■ TASK TO COMPLETE: Please write out the data exactly, line by line.

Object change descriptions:

* * * * * * *

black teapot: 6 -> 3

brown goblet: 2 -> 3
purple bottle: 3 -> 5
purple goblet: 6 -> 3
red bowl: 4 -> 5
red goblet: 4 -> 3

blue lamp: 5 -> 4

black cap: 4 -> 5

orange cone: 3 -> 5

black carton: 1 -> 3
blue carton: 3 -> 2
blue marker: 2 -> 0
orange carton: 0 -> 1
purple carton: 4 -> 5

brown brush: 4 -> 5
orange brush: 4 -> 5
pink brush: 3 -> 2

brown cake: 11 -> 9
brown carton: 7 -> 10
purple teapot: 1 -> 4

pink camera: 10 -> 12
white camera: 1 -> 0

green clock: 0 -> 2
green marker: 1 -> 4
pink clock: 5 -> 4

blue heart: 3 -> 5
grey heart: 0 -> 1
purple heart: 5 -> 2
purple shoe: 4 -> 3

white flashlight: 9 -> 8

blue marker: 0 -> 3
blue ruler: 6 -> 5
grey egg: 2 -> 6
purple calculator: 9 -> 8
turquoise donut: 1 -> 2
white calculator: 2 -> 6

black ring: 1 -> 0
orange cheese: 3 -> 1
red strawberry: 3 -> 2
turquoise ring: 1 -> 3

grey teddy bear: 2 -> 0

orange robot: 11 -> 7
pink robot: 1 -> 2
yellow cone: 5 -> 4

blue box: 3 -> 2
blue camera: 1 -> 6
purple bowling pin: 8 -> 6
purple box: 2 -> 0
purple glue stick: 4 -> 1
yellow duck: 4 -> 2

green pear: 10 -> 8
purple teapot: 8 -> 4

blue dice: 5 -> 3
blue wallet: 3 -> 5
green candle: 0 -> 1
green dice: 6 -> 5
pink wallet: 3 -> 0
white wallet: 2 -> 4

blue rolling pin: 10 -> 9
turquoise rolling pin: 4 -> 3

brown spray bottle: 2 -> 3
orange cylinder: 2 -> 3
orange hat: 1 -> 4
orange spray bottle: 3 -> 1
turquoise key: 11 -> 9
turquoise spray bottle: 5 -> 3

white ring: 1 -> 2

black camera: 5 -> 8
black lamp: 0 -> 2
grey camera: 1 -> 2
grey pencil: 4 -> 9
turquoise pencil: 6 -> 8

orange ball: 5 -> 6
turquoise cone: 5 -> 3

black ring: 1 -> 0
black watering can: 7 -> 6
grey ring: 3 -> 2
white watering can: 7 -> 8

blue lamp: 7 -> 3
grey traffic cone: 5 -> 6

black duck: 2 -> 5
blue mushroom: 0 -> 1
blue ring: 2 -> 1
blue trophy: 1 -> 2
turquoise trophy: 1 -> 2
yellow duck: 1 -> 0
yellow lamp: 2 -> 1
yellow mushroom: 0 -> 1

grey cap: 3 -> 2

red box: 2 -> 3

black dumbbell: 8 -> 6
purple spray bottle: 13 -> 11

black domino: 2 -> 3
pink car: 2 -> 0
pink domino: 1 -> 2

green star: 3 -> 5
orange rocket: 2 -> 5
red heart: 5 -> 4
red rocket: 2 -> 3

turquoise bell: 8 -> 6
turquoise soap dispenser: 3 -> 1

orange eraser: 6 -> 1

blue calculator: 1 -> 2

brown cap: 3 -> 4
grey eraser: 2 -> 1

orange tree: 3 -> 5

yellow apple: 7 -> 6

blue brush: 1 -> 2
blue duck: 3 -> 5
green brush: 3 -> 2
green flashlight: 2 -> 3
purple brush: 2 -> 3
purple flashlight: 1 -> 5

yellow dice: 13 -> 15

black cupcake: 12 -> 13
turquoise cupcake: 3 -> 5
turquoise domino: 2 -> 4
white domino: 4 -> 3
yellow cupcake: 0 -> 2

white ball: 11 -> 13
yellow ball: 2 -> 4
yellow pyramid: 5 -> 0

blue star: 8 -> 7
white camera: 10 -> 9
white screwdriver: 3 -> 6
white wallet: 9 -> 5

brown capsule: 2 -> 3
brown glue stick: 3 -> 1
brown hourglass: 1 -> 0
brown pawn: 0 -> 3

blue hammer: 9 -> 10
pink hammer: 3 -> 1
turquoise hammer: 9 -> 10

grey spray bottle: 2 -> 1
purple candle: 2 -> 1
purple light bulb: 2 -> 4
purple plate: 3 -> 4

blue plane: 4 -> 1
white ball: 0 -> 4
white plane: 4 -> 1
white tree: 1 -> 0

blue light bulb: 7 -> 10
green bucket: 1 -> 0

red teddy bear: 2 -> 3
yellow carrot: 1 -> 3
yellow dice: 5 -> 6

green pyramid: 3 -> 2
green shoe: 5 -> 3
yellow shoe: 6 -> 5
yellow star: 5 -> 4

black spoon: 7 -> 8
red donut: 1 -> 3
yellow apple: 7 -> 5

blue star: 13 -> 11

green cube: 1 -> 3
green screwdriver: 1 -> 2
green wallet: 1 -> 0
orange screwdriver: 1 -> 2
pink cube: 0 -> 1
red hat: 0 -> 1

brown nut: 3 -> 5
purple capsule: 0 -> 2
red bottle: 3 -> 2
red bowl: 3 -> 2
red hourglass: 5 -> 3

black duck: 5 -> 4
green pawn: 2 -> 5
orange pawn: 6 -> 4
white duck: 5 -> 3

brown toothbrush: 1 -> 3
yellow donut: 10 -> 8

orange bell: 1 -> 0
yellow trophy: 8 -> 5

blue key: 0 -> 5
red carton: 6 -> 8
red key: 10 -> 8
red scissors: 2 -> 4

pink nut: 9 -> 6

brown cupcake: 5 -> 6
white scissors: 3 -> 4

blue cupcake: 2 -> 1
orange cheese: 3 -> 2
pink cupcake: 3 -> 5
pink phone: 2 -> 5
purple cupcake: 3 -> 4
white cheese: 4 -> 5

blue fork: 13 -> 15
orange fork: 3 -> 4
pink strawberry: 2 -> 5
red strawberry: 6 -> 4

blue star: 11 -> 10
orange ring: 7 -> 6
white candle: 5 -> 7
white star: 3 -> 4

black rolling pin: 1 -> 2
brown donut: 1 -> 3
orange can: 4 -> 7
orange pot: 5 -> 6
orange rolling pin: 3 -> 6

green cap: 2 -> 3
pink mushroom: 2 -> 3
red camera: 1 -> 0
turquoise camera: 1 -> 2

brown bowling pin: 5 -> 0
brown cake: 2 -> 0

* * * * * * *

■ TASK SOLUTION:
black teapot: 6 -> 3

brown goblet: 2 -> 3
purple bottle: 3 -> 5
purple goblet: 6 -> 3
red bowl: 4 -> 5
red goblet: 4 -> 3

blue lamp: 5 -> 4

black cap: 4 -> 5

orange cone: 3 -> 5

black carton: 1 -> 3
blue carton: 3 -> 2
blue marker: 2 -> 0
orange carton: 0 -> 1
purple carton: 4 -> 5

brown brush: 4 -> 5
orange brush: 4 -> 5
pink brush: 3 -> 2

brown cake: 11 -> 9
brown carton: 7 -> 10
purple teapot: 1 -> 4

pink camera: 10 -> 12
white camera: 1 -> 0

green clock: 0 -> 2
green marker: 1 -> 4
pink clock: 5 -> 4

blue heart: 3 -> 5
grey heart: 0 -> 1
purple heart: 5 -> 2
purple shoe: 4 -> 3

white flashlight: 9 -> 8

blue marker: 0 -> 3
blue ruler: 6 -> 5
grey egg: 2 -> 6
purple calculator: 9 -> 8
turquoise donut: 1 -> 2
white calculator: 2 -> 6

black ring: 1 -> 0
orange cheese: 3 -> 1
red strawberry: 3 -> 2
turquoise ring: 1 -> 3

grey teddy bear: 2 -> 0

orange robot: 11 -> 7
pink robot: 1 -> 2
yellow cone: 5 -> 4

blue box: 3 -> 2
blue camera: 1 -> 6
purple bowling pin: 8 -> 6
purple box: 2 -> 0
purple glue stick: 4 -> 1
yellow duck: 4 -> 2

green pear: 10 -> 8
purple teapot: 8 -> 4

blue dice: 5 -> 3
blue wallet: 3 -> 5
green candle: 0 -> 1
green dice: 6 -> 5
pink wallet: 3 -> 0
white wallet: 2 -> 4

blue rolling pin: 10 -> 9
turquoise rolling pin: 4 -> 3

brown spray bottle: 2 -> 3
orange cylinder: 2 -> 3
orange hat: 1 -> 4
orange spray bottle: 3 -> 1
turquoise key: 11 -> 9
turquoise spray bottle: 5 -> 3

white ring: 1 -> 2

black camera: 5 -> 8
black lamp: 0 -> 2
grey camera: 1 -> 2
grey pencil: 4 -> 9
turquoise pencil: 6 -> 8

orange ball: 5 -> 6
turquoise cone: 5 -> 3

black ring: 1 -> 0
black watering can: 7 -> 6
grey ring: 3 -> 2
white watering can: 7 -> 8

blue lamp: 7 -> 3
grey traffic cone: 5 -> 6

black duck: 2 -> 5
blue mushroom: 0 -> 1
blue ring: 2 -> 1
blue trophy: 1 -> 2
turquoise trophy: 1 -> 2
yellow duck: 1 -> 0
yellow lamp: 2 -> 1
yellow mushroom: 0 -> 1

grey cap: 3 -> 2

red box: 2 -> 3

black dumbbell: 8 -> 6
purple spray bottle: 13 -> 11

black domino: 2 -> 3
pink car: 2 -> 0
pink domino: 1 -> 2

green star: 3 -> 5
orange rocket: 2 -> 5
red heart: 5 -> 4
red rocket: 2 -> 3

turquoise bell: 8 -> 6
turquoise soap dispenser: 3 -> 1

orange eraser: 6 -> 1

blue calculator: 1 -> 2

brown cap: 3 -> 4
grey eraser: 2 -> 1

orange tree: 3 -> 5

yellow apple: 7 -> 6

blue brush: 1 -> 2
blue duck: 3 -> 5
green brush: 3 -> 2
green flashlight: 2 -> 3
purple brush: 2 -> 3
purple flashlight: 1 -> 5

yellow dice: 13 -> 15

black cupcake: 12 -> 13
turquoise cupcake: 3 -> 5
turquoise domino: 2 -> 4
white domino: 4 -> 3
yellow cupcake: 0 -> 2

white ball: 11 -> 13
yellow ball: 2 -> 4
yellow pyramid: 5 -> 0

blue star: 8 -> 7
white camera: 10 -> 9
white screwdriver: 3 -> 6
white wallet: 9 -> 5

brown capsule: 2 -> 3
brown glue stick: 3 -> 1
brown hourglass: 1 -> 0
brown pawn: 0 -> 3

blue hammer: 9 -> 10
pink hammer: 3 -> 1
turquoise hammer: 9 -> 10

grey spray bottle: 2 -> 1
purple candle: 2 -> 1
purple light bulb: 2 -> 4
purple plate: 3 -> 4

blue plane: 4 -> 1
white ball: 0 -> 4
white plane: 4 -> 1
white tree: 1 -> 0

blue light bulb: 7 -> 10
green bucket: 1 -> 0

red teddy bear: 2 -> 3
yellow carrot: 1 -> 3
yellow dice: 5 -> 6

green pyramid: 3 -> 2
green shoe: 5 -> 3
yellow shoe: 6 -> 5
yellow star: 5 -> 4

black spoon: 7 -> 8
red donut: 1 -> 3
yellow apple: 7 -> 5

blue star: 13 -> 11

green cube: 1 -> 3
green screwdriver: 1 -> 2
green wallet: 1 -> 0
orange screwdriver: 1 -> 2
pink cube: 0 -> 1
red hat: 0 -> 1

brown nut: 3 -> 5
purple capsule: 0 -> 2
red bottle: 3 -> 2
red bowl: 3 -> 2
red hourglass: 5 -> 3

black duck: 5 -> 4
green pawn: 2 -> 5
orange pawn: 6 -> 4
white duck: 5 -> 3

brown toothbrush: 1 -> 3
yellow donut: 10 -> 8

orange bell: 1 -> 0
yellow trophy: 8 -> 5

blue key: 0 -> 5
red carton: 6 -> 8
red key: 10 -> 8
red scissors: 2 -> 4

pink nut: 9 -> 6

brown cupcake: 5 -> 6
white scissors: 3 -> 4

blue cupcake: 2 -> 1
orange cheese: 3 -> 2
pink cupcake: 3 -> 5
pink phone: 2 -> 5
purple cupcake: 3 -> 4
white cheese: 4 -> 5

blue fork: 13 -> 15
orange fork: 3 -> 4
pink strawberry: 2 -> 5
red strawberry: 6 -> 4

blue star: 11 -> 10
orange ring: 7 -> 6
white candle: 5 -> 7
white star: 3 -> 4

black rolling pin: 1 -> 2
brown donut: 1 -> 3
orange can: 4 -> 7
orange pot: 5 -> 6
orange rolling pin: 3 -> 6

green cap: 2 -> 3
pink mushroom: 2 -> 3
red camera: 1 -> 0
turquoise camera: 1 -> 2

brown bowling pin: 5 -> 0
brown cake: 2 -> 0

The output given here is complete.